**WORK TO COMPLETE**
In the answer, each line must appear exactly as in the records, and no picture may appear.

**DATA FOR ANALYSIS**
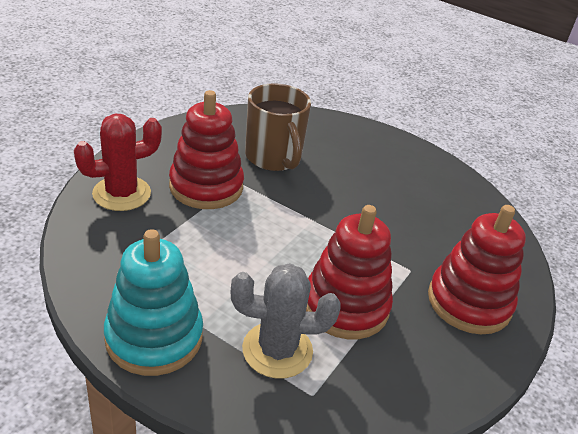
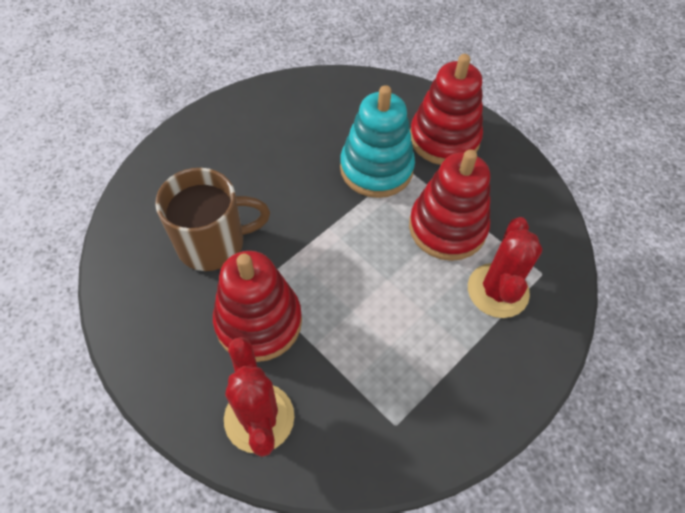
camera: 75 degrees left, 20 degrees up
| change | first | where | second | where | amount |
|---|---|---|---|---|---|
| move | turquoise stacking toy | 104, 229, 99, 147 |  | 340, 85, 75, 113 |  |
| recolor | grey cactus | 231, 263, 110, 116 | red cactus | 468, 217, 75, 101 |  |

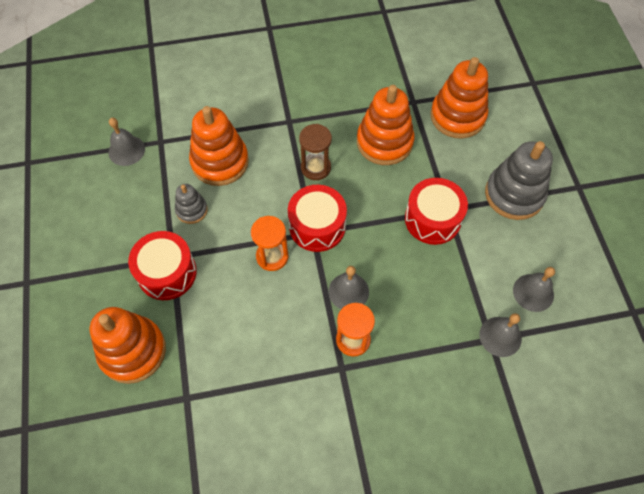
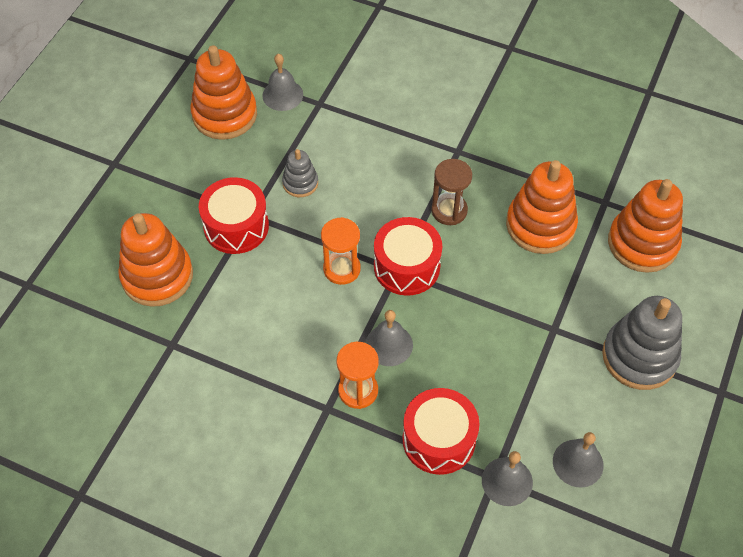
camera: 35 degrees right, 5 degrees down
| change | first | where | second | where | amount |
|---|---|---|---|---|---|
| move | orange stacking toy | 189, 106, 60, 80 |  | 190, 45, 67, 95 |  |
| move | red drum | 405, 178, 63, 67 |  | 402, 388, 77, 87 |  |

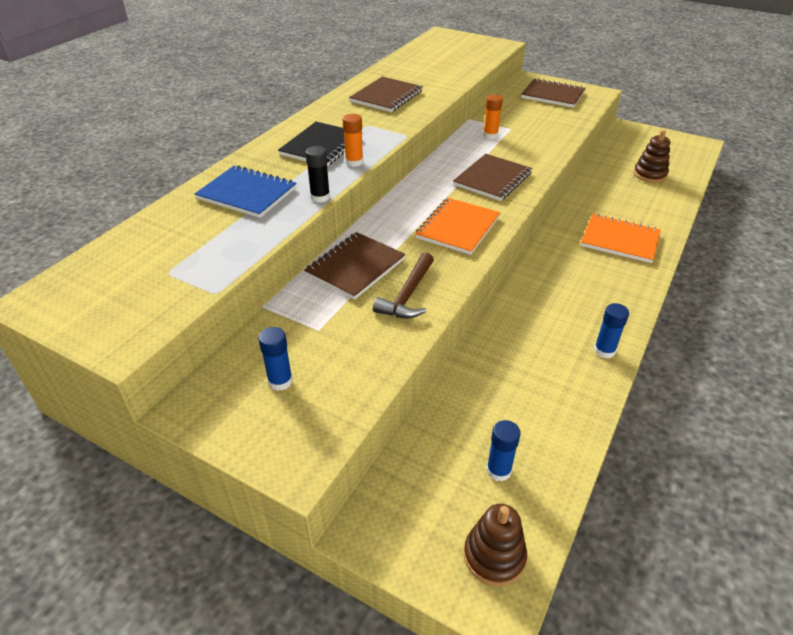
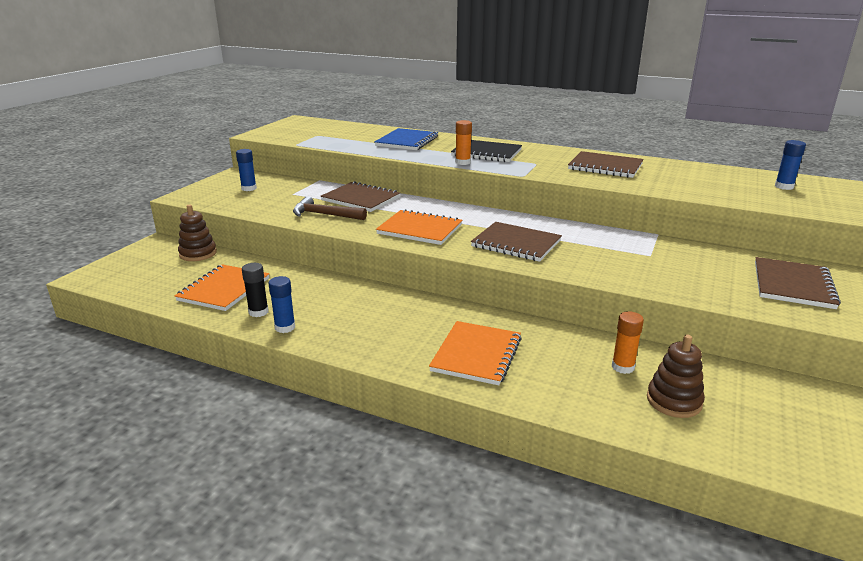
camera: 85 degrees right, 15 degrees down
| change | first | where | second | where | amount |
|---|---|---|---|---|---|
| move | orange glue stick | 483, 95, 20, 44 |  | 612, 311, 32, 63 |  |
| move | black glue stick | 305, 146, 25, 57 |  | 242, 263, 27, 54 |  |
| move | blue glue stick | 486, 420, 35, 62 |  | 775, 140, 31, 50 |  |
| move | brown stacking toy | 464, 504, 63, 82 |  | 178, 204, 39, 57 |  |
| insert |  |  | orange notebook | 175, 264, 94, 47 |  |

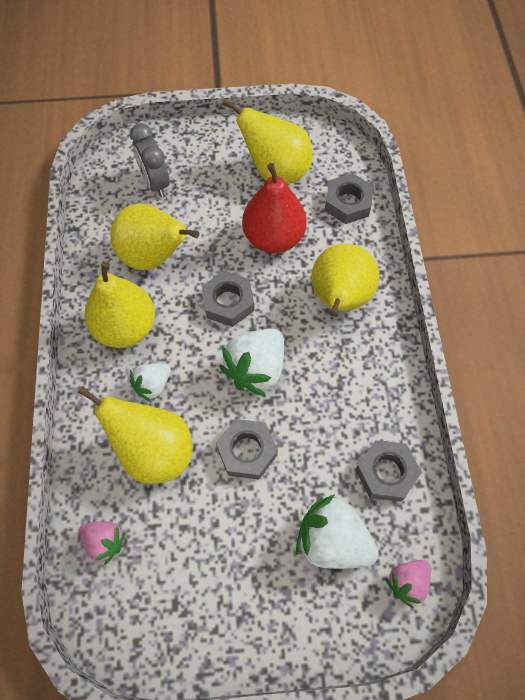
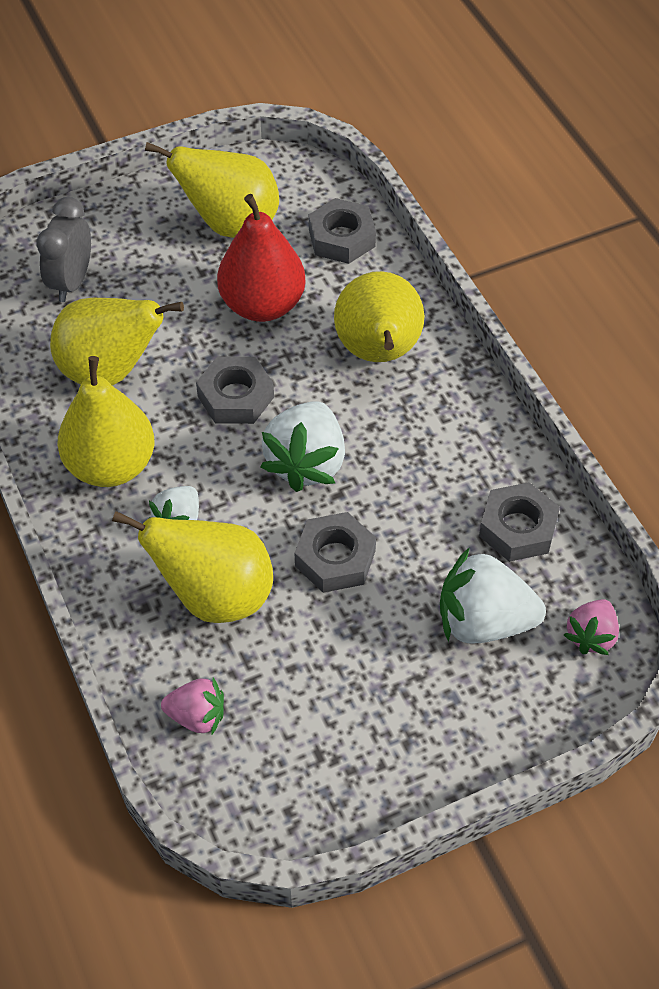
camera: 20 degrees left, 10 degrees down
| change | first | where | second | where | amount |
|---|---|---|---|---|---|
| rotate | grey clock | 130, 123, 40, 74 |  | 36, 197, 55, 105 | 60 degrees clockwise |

**EXERCISE RESPONSE**
camera: 75 degrees left, 20 degrees up
| change | first | where | second | where | amount |
|---|---|---|---|---|---|
| move | turquoise stacking toy | 104, 229, 99, 147 |  | 340, 85, 75, 113 |  |
| recolor | grey cactus | 231, 263, 110, 116 | red cactus | 468, 217, 75, 101 |  |

camera: 35 degrees right, 5 degrees down
| change | first | where | second | where | amount |
|---|---|---|---|---|---|
| move | orange stacking toy | 189, 106, 60, 80 |  | 190, 45, 67, 95 |  |
| move | red drum | 405, 178, 63, 67 |  | 402, 388, 77, 87 |  |

camera: 85 degrees right, 15 degrees down
| change | first | where | second | where | amount |
|---|---|---|---|---|---|
| move | orange glue stick | 483, 95, 20, 44 |  | 612, 311, 32, 63 |  |
| move | black glue stick | 305, 146, 25, 57 |  | 242, 263, 27, 54 |  |
| move | blue glue stick | 486, 420, 35, 62 |  | 775, 140, 31, 50 |  |
| move | brown stacking toy | 464, 504, 63, 82 |  | 178, 204, 39, 57 |  |
| insert |  |  | orange notebook | 175, 264, 94, 47 |  |

camera: 20 degrees left, 10 degrees down
| change | first | where | second | where | amount |
|---|---|---|---|---|---|
| rotate | grey clock | 130, 123, 40, 74 |  | 36, 197, 55, 105 | 60 degrees clockwise |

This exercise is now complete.